**What you will do:**
Nothing outside the range below should be printed. Output exactly the lines from the line with "white_molufupox (2nd from" to the line with "red_maniregu (2nd from", both included.

##########

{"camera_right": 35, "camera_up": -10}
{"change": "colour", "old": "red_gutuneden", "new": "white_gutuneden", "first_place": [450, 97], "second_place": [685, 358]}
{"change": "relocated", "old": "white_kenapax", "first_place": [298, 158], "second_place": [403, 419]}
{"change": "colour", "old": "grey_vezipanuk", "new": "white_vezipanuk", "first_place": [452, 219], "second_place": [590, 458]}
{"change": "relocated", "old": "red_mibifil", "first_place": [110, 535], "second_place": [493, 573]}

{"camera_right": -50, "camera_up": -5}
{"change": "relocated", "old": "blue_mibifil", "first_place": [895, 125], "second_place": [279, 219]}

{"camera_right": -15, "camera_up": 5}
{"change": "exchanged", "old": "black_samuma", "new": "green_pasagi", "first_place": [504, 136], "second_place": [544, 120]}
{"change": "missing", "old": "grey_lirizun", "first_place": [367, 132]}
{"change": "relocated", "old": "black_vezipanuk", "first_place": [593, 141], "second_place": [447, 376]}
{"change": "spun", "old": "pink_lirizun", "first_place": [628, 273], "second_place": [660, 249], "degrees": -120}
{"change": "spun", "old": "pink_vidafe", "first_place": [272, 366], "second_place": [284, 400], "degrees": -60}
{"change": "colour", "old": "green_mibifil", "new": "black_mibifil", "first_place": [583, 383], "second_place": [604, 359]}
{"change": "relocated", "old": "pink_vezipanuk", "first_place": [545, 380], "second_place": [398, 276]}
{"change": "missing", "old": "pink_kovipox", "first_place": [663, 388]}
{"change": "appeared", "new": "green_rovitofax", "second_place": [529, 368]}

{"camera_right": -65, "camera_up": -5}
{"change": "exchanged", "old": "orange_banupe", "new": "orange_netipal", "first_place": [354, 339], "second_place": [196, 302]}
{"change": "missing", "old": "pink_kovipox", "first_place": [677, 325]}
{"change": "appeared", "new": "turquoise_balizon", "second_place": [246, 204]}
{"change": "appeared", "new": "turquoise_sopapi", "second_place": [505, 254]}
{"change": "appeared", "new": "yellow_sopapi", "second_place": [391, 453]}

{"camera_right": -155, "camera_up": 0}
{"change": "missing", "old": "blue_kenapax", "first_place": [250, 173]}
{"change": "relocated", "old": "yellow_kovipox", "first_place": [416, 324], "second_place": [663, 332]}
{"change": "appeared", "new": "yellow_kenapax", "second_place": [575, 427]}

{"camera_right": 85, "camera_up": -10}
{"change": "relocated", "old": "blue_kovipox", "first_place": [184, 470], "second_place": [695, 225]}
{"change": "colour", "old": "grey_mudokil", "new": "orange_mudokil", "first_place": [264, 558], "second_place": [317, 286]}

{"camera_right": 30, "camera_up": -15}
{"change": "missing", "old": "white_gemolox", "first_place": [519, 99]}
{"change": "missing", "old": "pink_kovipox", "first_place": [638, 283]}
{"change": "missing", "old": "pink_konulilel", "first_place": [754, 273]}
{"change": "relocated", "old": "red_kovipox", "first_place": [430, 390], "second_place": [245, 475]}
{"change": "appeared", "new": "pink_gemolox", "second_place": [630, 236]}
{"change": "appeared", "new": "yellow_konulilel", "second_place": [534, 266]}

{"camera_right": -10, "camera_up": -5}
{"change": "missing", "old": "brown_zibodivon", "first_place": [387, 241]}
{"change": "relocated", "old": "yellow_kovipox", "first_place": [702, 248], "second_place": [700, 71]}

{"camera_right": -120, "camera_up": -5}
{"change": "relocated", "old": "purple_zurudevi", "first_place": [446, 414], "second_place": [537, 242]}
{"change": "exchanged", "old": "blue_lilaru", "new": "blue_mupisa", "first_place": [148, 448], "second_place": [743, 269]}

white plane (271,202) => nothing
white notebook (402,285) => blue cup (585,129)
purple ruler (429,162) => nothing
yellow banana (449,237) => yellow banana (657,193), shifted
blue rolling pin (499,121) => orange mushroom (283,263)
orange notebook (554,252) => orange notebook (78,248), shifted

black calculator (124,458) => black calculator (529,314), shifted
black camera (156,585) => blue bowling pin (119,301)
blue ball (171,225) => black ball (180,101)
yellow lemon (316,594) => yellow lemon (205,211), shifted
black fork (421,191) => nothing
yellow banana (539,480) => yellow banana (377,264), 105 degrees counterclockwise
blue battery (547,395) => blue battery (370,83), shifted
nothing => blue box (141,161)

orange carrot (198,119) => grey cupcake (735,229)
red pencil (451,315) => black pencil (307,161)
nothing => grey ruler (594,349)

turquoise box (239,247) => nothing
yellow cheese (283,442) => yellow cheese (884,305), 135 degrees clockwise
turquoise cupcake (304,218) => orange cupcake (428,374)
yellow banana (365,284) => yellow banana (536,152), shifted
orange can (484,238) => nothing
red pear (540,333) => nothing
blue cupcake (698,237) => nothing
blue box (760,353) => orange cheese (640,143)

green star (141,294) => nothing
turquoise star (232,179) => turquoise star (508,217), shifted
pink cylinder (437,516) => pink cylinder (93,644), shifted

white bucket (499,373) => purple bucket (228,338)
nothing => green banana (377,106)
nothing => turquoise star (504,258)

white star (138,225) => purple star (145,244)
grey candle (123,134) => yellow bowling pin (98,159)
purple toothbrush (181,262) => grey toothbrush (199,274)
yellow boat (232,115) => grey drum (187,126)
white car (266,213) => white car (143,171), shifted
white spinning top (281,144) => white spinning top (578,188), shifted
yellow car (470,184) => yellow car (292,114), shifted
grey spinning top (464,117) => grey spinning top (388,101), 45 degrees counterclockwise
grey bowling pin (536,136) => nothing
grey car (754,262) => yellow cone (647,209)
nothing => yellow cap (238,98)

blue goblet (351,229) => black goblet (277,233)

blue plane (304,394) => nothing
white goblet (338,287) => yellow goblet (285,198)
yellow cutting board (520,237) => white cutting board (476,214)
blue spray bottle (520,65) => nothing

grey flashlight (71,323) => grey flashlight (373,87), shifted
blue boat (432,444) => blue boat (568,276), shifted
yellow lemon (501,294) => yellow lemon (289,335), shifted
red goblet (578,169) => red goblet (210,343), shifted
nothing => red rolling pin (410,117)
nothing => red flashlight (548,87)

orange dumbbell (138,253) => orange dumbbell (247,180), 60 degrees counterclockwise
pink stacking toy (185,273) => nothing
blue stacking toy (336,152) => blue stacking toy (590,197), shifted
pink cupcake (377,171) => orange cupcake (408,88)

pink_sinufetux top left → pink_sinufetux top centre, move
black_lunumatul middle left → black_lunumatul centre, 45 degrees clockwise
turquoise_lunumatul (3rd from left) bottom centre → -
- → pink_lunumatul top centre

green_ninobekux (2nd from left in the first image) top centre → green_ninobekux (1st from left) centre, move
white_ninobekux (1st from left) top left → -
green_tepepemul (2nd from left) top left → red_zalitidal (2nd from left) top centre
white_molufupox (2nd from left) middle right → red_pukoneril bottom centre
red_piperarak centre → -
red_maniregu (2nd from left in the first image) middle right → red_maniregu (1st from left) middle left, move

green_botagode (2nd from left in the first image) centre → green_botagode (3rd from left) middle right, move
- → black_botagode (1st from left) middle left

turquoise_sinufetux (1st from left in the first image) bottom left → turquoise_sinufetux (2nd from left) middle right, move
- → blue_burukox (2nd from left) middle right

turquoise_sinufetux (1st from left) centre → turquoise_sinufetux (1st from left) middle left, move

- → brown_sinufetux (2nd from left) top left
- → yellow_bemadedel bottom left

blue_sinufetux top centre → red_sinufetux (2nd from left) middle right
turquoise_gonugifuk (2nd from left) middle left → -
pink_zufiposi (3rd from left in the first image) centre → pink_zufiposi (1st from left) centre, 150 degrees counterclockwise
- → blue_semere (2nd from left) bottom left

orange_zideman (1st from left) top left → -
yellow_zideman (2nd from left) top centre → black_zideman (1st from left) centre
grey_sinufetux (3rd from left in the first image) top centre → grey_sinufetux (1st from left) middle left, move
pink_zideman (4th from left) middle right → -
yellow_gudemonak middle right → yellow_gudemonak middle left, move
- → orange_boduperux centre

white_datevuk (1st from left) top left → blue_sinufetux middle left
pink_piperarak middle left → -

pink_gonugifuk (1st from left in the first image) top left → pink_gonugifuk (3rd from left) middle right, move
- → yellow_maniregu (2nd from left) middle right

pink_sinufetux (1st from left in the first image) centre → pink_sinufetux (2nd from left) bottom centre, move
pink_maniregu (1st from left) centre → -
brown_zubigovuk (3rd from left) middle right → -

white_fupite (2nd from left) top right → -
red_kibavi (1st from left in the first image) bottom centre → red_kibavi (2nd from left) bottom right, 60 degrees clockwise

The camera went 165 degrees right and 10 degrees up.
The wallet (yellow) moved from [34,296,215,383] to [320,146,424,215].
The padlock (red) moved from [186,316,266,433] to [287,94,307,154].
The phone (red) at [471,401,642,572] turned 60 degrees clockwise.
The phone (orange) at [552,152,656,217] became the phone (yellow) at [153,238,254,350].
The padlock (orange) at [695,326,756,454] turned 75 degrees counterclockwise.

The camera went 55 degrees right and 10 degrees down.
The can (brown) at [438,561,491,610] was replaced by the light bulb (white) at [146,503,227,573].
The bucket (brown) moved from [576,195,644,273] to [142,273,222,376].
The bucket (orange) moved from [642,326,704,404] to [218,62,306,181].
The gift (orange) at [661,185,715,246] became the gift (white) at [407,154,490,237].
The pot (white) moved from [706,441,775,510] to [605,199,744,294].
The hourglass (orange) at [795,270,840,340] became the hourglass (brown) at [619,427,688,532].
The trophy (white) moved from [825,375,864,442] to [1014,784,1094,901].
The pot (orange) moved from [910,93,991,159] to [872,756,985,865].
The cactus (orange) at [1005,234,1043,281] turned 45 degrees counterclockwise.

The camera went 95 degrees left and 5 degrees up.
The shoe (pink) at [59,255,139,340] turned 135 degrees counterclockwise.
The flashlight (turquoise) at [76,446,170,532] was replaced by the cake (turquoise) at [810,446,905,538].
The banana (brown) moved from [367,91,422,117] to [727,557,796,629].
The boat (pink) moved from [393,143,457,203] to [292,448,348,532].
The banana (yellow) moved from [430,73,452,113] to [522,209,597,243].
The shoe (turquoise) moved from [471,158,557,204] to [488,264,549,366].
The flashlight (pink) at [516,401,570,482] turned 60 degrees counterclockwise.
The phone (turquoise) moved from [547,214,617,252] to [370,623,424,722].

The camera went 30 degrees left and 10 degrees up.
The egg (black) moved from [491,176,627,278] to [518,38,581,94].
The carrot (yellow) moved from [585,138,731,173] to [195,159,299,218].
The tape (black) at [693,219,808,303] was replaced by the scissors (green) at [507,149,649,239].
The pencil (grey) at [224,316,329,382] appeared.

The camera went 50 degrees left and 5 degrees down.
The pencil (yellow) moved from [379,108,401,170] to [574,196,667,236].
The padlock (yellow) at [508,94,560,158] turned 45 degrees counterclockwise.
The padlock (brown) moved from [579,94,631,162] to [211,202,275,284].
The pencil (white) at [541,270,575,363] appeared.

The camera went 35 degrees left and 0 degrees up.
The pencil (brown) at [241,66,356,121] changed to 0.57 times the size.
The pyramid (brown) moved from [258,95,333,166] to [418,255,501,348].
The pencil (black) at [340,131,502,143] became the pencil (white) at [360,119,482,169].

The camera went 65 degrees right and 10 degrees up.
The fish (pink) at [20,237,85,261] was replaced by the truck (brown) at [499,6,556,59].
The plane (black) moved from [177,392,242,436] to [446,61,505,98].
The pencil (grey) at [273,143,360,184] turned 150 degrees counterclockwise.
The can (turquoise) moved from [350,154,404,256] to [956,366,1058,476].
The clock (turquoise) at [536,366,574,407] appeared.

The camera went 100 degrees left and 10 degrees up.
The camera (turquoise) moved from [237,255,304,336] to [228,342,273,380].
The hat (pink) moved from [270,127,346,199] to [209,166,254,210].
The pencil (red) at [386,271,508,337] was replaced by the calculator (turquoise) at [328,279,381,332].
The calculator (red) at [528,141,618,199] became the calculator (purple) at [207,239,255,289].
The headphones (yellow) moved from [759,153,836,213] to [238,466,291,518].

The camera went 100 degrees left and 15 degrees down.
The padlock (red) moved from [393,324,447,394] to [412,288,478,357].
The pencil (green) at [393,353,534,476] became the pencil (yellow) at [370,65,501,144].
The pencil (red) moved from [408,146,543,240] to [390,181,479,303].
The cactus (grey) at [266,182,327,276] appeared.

##########

**Finished exercise:**
white_molufupox (2nd from left) middle right → red_pukoneril bottom centre
red_piperarak centre → -
red_maniregu (2nd from left in the first image) middle right → red_maniregu (1st from left) middle left, move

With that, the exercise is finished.